- [TASK BRIEF]: There is one span to output from the data below: the lines starting at the line with "R2: none -> 330 (MA, MID)" and ending at the line with "R4: 75 (VS, n3) -> 75 (VS, n7)". Output it exactly, ends included, nothing more.

- [GIVEN RECORDS]:

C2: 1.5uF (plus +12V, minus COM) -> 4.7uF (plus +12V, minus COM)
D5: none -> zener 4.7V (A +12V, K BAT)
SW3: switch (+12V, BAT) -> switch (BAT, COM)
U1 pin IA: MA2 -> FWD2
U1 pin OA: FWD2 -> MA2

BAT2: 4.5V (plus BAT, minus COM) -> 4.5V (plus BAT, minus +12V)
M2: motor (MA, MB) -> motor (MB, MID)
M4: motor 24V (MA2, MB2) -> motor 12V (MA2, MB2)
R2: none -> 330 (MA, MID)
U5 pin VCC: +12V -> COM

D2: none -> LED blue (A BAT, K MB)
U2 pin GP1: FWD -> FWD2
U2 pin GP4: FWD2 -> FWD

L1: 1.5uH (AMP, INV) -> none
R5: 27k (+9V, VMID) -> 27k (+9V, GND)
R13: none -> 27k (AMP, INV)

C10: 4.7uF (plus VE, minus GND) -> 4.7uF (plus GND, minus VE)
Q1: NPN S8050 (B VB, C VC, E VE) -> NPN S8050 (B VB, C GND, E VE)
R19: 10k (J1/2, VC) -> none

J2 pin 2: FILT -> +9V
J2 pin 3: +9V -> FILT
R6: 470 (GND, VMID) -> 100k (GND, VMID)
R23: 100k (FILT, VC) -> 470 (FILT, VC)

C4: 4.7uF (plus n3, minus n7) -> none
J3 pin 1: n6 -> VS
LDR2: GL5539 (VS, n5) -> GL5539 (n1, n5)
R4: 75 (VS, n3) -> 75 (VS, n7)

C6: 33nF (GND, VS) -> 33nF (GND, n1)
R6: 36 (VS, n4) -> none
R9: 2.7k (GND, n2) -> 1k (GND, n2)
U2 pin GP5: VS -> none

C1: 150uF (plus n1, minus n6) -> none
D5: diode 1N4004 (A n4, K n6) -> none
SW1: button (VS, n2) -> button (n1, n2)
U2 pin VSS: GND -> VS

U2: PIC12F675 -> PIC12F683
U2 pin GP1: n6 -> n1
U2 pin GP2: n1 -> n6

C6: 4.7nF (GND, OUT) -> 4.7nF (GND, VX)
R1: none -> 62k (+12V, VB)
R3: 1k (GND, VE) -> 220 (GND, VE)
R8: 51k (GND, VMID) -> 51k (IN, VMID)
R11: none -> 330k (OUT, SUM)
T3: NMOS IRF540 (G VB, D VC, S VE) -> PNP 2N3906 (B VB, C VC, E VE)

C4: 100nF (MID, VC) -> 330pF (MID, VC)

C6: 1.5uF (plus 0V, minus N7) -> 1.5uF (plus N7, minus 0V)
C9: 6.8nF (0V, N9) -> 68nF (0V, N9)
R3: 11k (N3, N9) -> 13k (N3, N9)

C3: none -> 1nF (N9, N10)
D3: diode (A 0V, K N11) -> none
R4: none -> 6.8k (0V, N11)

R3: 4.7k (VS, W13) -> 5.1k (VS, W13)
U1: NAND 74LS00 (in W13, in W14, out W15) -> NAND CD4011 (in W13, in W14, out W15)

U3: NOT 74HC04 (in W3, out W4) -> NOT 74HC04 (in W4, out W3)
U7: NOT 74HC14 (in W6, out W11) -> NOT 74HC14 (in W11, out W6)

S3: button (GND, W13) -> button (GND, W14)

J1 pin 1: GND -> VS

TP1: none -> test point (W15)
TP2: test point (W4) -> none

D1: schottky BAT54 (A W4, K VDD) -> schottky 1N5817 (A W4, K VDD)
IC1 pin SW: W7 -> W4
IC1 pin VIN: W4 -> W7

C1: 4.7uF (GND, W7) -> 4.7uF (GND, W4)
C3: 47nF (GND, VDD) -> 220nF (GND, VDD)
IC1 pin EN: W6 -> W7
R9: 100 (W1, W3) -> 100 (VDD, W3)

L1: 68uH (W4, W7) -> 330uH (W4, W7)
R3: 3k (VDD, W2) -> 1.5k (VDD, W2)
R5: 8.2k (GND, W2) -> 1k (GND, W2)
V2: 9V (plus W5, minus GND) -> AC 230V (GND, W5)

- [EXERCISE RESPONSE]:
R2: none -> 330 (MA, MID)
U5 pin VCC: +12V -> COM

D2: none -> LED blue (A BAT, K MB)
U2 pin GP1: FWD -> FWD2
U2 pin GP4: FWD2 -> FWD

L1: 1.5uH (AMP, INV) -> none
R5: 27k (+9V, VMID) -> 27k (+9V, GND)
R13: none -> 27k (AMP, INV)

C10: 4.7uF (plus VE, minus GND) -> 4.7uF (plus GND, minus VE)
Q1: NPN S8050 (B VB, C VC, E VE) -> NPN S8050 (B VB, C GND, E VE)
R19: 10k (J1/2, VC) -> none

J2 pin 2: FILT -> +9V
J2 pin 3: +9V -> FILT
R6: 470 (GND, VMID) -> 100k (GND, VMID)
R23: 100k (FILT, VC) -> 470 (FILT, VC)

C4: 4.7uF (plus n3, minus n7) -> none
J3 pin 1: n6 -> VS
LDR2: GL5539 (VS, n5) -> GL5539 (n1, n5)
R4: 75 (VS, n3) -> 75 (VS, n7)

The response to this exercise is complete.